PROVIDED DATA —
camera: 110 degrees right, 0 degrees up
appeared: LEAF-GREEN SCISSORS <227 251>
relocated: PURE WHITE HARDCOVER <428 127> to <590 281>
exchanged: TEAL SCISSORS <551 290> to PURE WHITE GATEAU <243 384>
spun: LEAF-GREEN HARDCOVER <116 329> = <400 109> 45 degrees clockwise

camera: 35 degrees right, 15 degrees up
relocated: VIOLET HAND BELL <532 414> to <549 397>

---

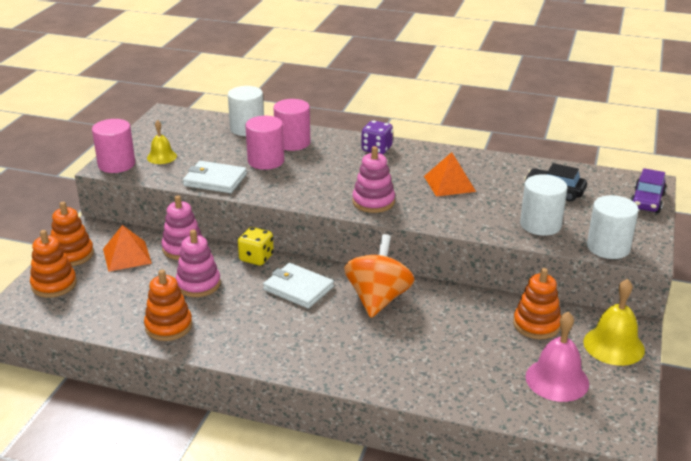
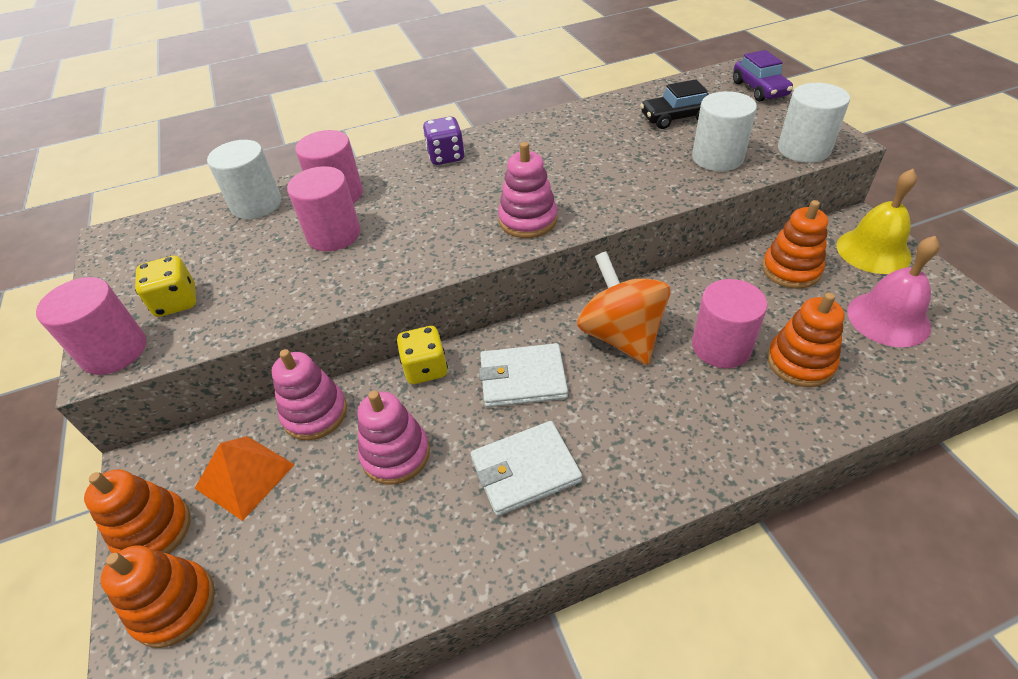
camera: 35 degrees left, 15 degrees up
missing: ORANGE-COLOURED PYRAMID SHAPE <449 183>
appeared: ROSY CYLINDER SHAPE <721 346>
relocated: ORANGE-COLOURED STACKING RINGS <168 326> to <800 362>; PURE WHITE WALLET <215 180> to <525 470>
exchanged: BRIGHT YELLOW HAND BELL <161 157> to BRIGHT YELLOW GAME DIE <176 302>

* * *

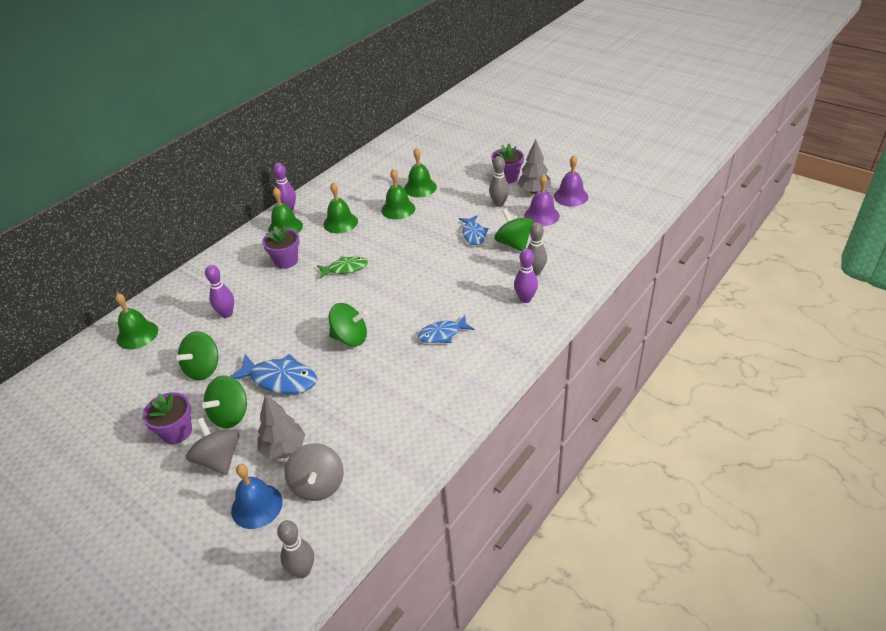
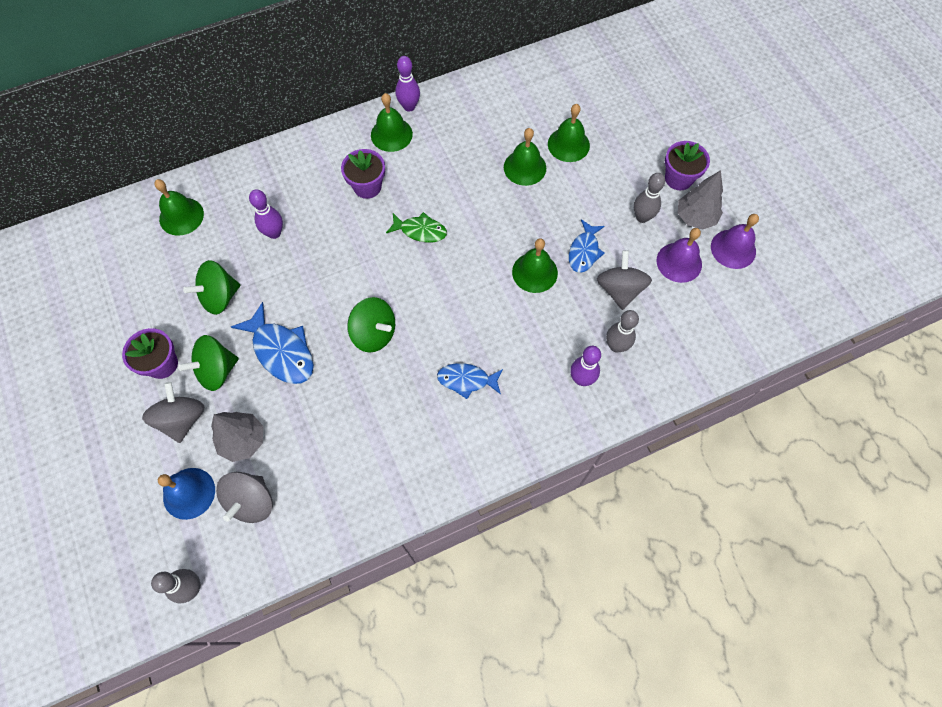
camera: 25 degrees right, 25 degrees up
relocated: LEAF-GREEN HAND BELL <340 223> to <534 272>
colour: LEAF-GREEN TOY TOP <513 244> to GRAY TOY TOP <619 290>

ABOUT THIS TASK — Every line above that holds the word "SCISSORS" is to be found and copied.

RESPONSE —
appeared: LEAF-GREEN SCISSORS <227 251>
exchanged: TEAL SCISSORS <551 290> to PURE WHITE GATEAU <243 384>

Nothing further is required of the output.